> _Source data_:
-- Opening Marker --
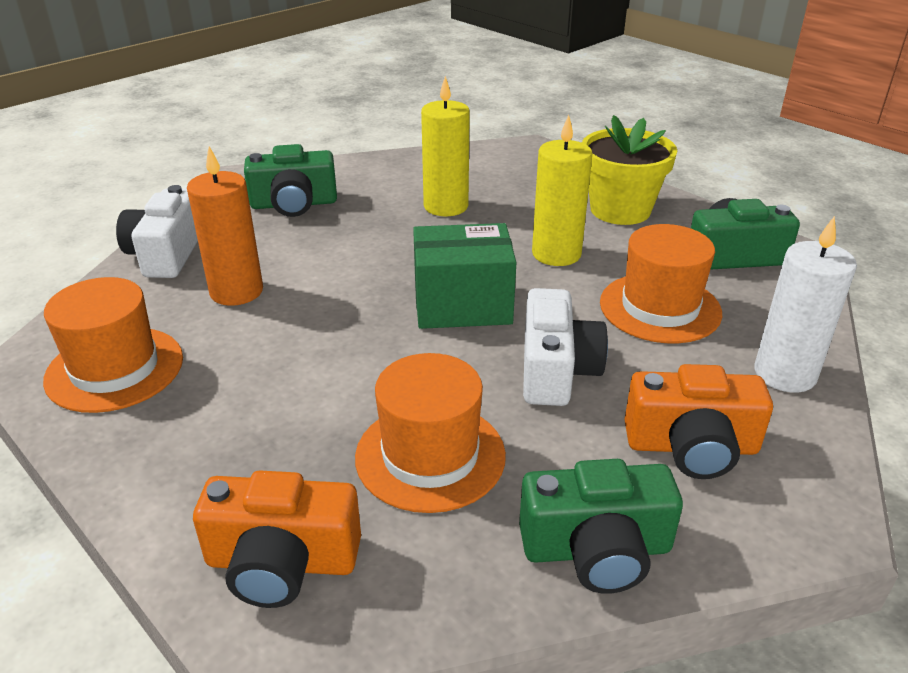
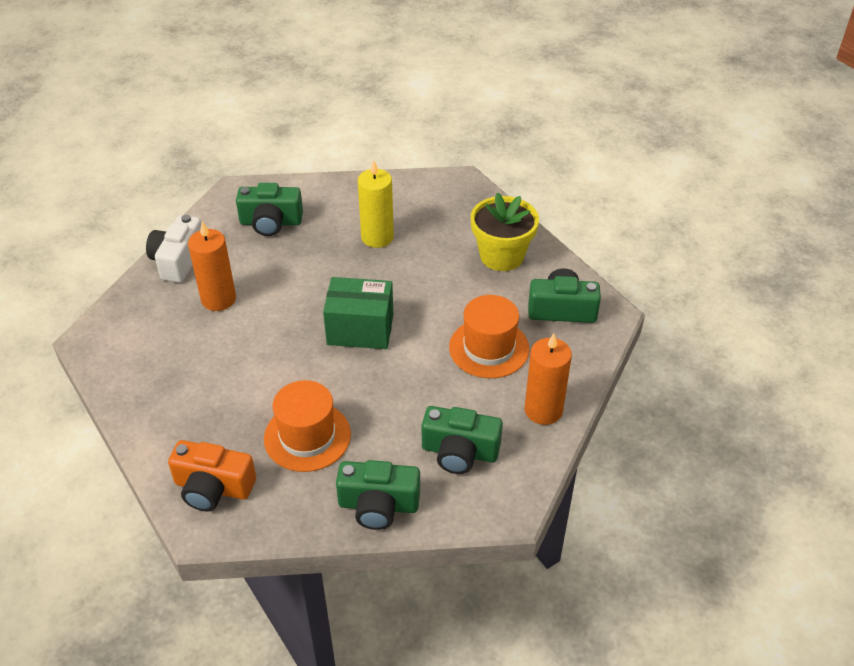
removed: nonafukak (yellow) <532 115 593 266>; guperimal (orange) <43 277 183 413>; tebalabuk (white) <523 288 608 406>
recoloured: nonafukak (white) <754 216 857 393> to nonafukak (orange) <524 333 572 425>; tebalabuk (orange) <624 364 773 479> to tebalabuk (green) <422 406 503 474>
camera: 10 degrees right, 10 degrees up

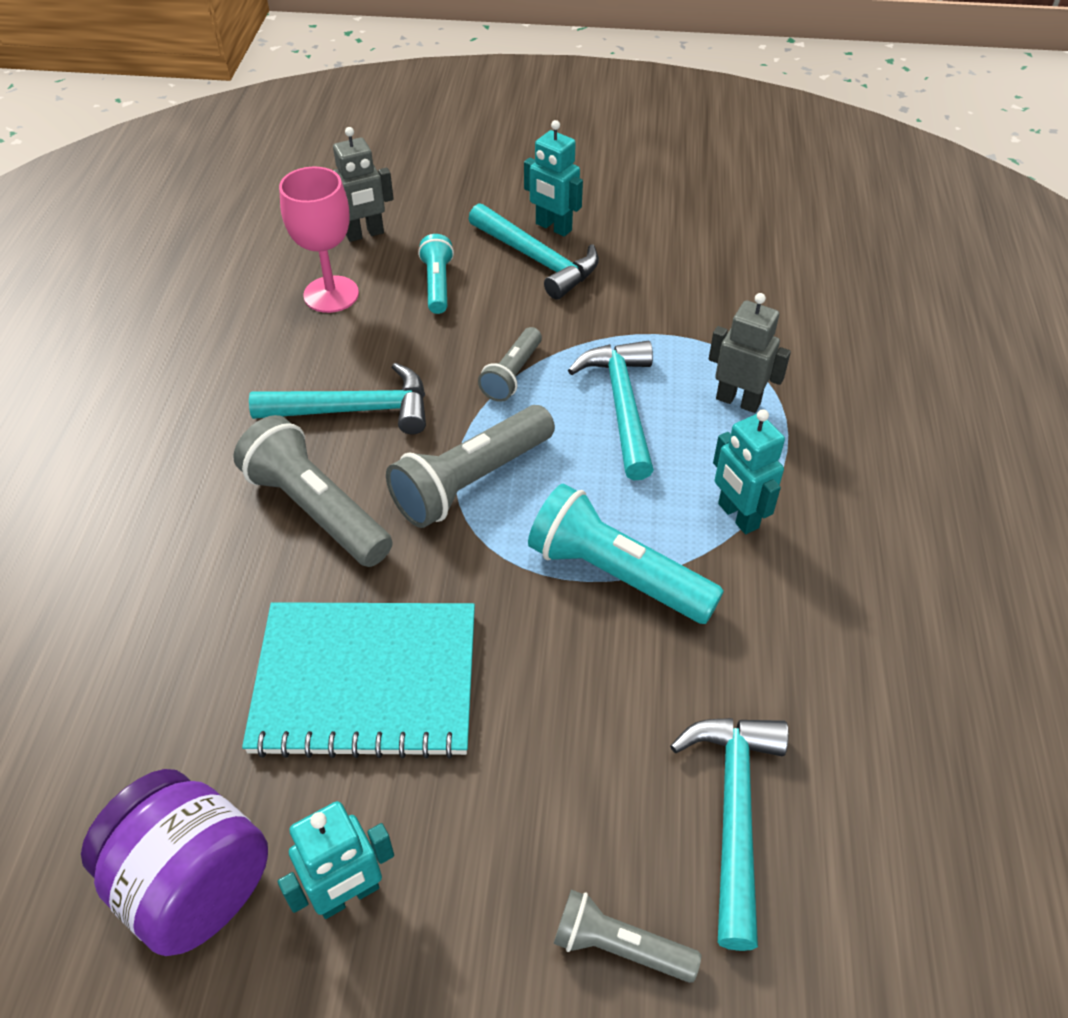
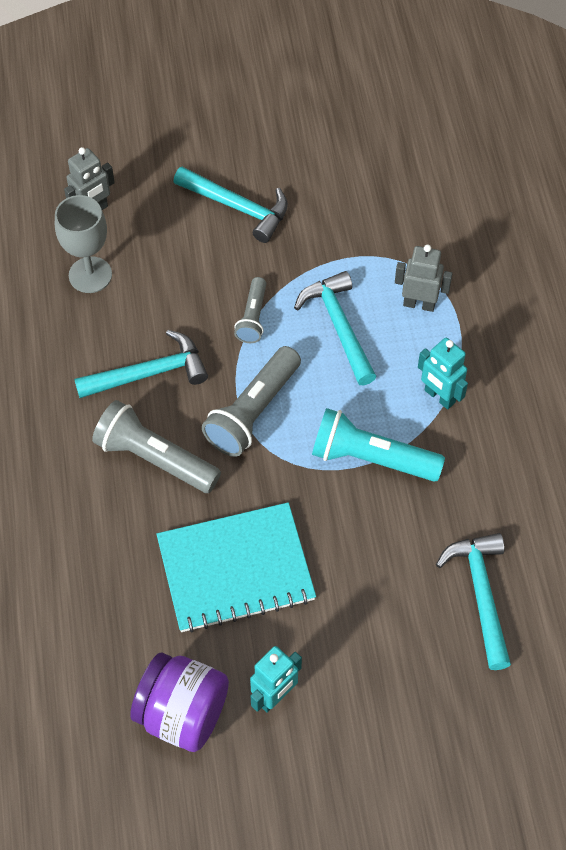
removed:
-- Closing Marker --
> _Problem requirements_: Your answer must be the full listing, reproduced word for word, without its pictures.

> _Task solution_:
removed: nonafukak (yellow) <532 115 593 266>; guperimal (orange) <43 277 183 413>; tebalabuk (white) <523 288 608 406>
recoloured: nonafukak (white) <754 216 857 393> to nonafukak (orange) <524 333 572 425>; tebalabuk (orange) <624 364 773 479> to tebalabuk (green) <422 406 503 474>
camera: 10 degrees right, 10 degrees up

removed:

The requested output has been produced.